WORK INSTRUCTIONS ::
From the first line to the last, copy the material word for word; pictures stay out.

DATASET RECORDS ::
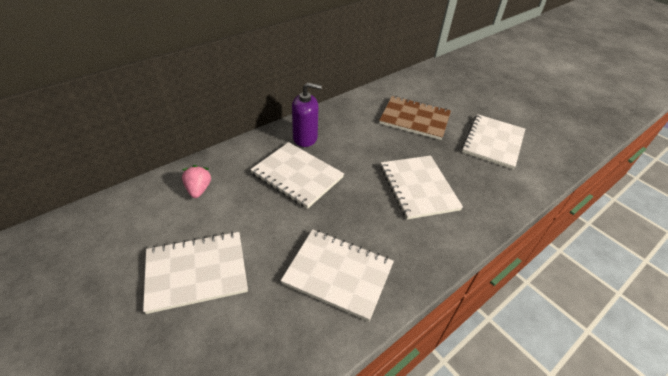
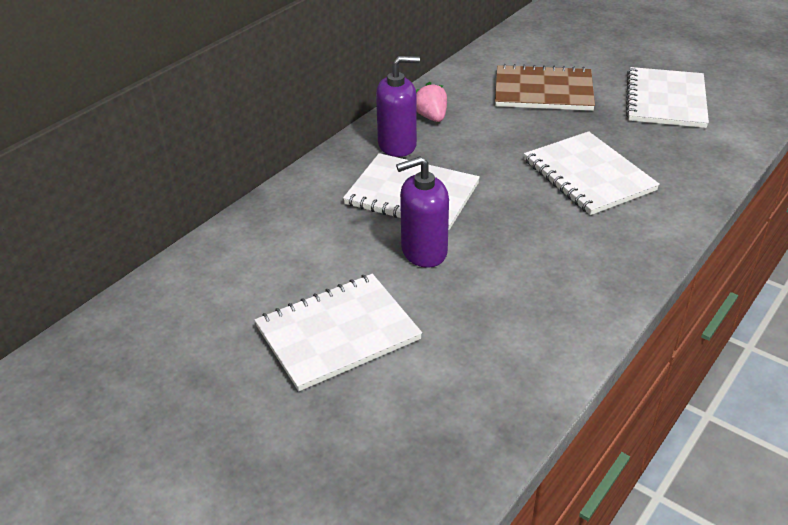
camera: 10 degrees left, 5 degrees down
(198, 189) = (279, 239): pink strawberry -> pink strawberry (431, 117)
(283, 221) = (423, 251): none -> purple soap dispenser
(338, 274) = (530, 295): white notebook -> none

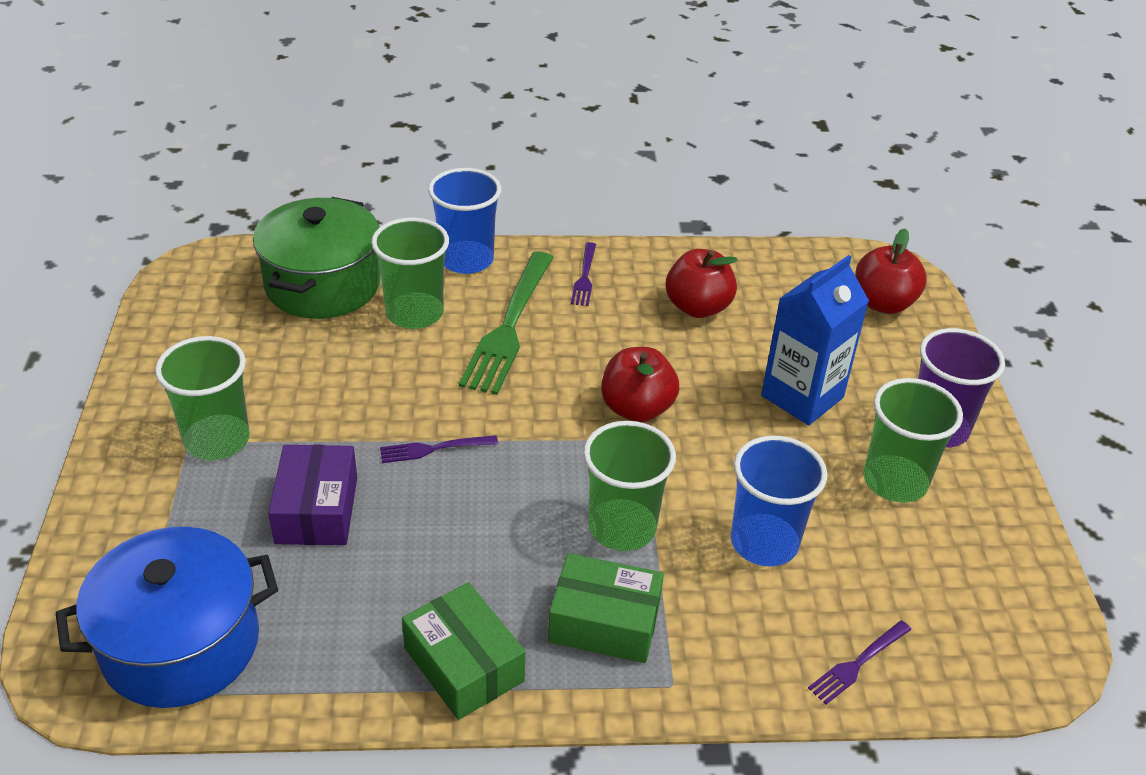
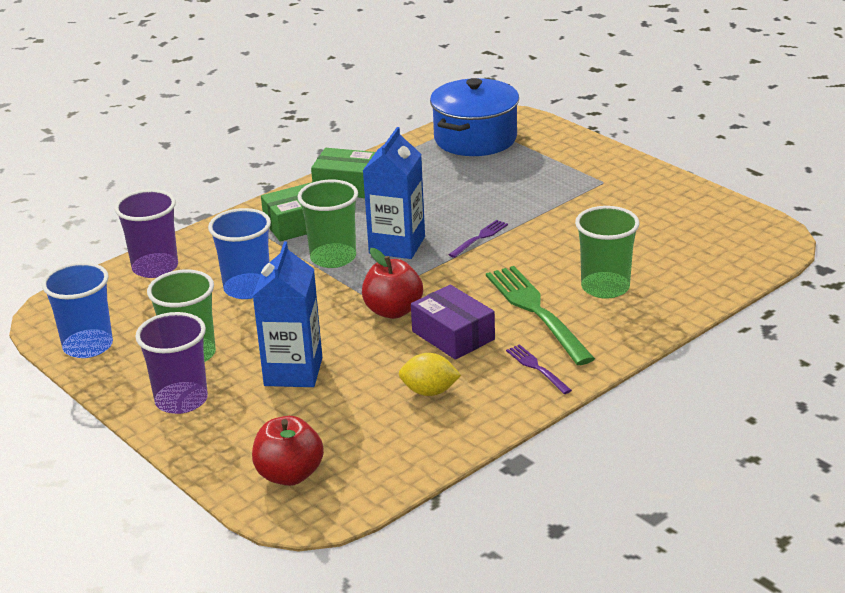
camera: 145 degrees right, 10 degrees down
(217, 440) = (592, 189): green cup -> none
(317, 510) = (496, 192): purple box -> purple box (453, 335)
(323, 284) = (688, 272): green pot -> none
(466, 260) = (633, 334): blue cup -> blue cup (88, 346)
(531, 499) = (397, 245): none -> blue carton
(698, 307) = (429, 391): red apple -> yellow lemon
(858, 663) = (155, 267): purple fork -> purple cup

EXERCISE ANSWER ::
camera: 10 degrees left, 5 degrees down
(198, 189) = (279, 239): pink strawberry -> pink strawberry (431, 117)
(283, 221) = (423, 251): none -> purple soap dispenser
(338, 274) = (530, 295): white notebook -> none

camera: 145 degrees right, 10 degrees down
(217, 440) = (592, 189): green cup -> none
(317, 510) = (496, 192): purple box -> purple box (453, 335)
(323, 284) = (688, 272): green pot -> none
(466, 260) = (633, 334): blue cup -> blue cup (88, 346)
(531, 499) = (397, 245): none -> blue carton
(698, 307) = (429, 391): red apple -> yellow lemon
(858, 663) = (155, 267): purple fork -> purple cup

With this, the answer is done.